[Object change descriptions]
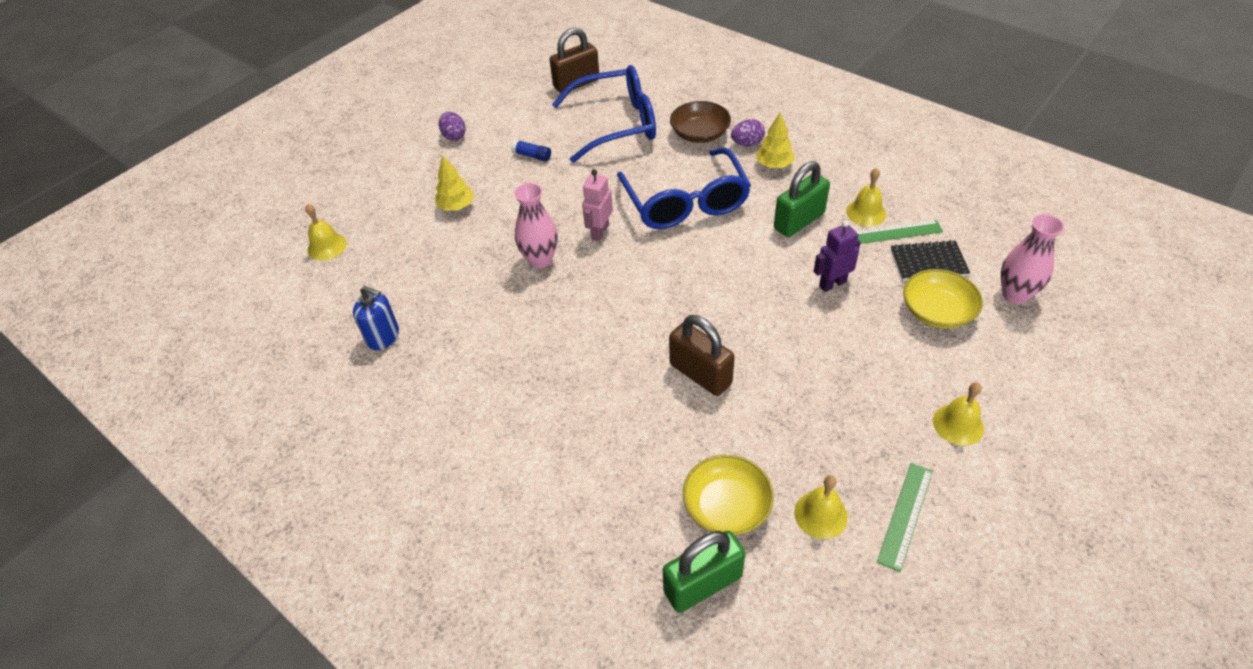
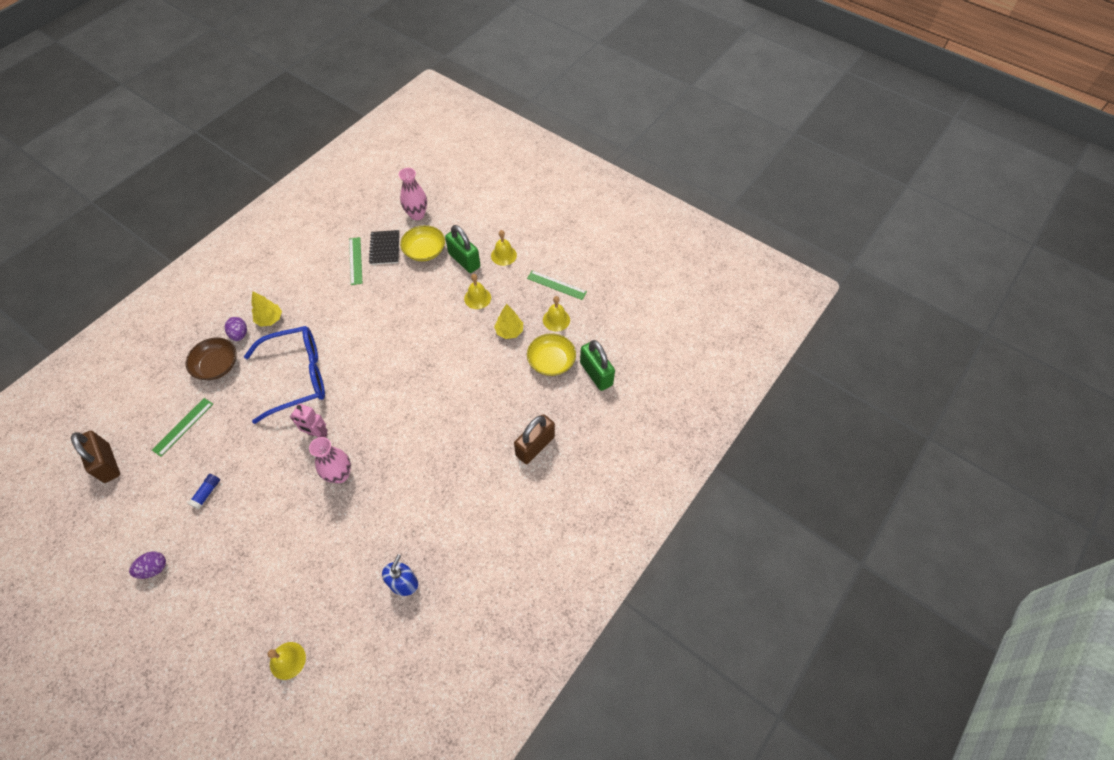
camera: 95 degrees left, 10 degrees up
(456, 206) = (260, 550): yellow tree -> yellow tree (509, 331)
(617, 124) = (183, 426): blue glasses -> green ruler
(700, 374) = (460, 371): brown padlock -> brown padlock (535, 446)
(799, 221) = (333, 309): green padlock -> green padlock (464, 260)
(832, 284) = (395, 297): purple robot -> none
(866, 212) = (333, 272): yellow bell -> yellow bell (477, 298)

**WHAT NEEDS TO BE DONE**
Pictures aside, repeat each entry in full and without change.

**ANSWER BELOW**
camera: 95 degrees left, 10 degrees up
(456, 206) = (260, 550): yellow tree -> yellow tree (509, 331)
(617, 124) = (183, 426): blue glasses -> green ruler
(700, 374) = (460, 371): brown padlock -> brown padlock (535, 446)
(799, 221) = (333, 309): green padlock -> green padlock (464, 260)
(832, 284) = (395, 297): purple robot -> none
(866, 212) = (333, 272): yellow bell -> yellow bell (477, 298)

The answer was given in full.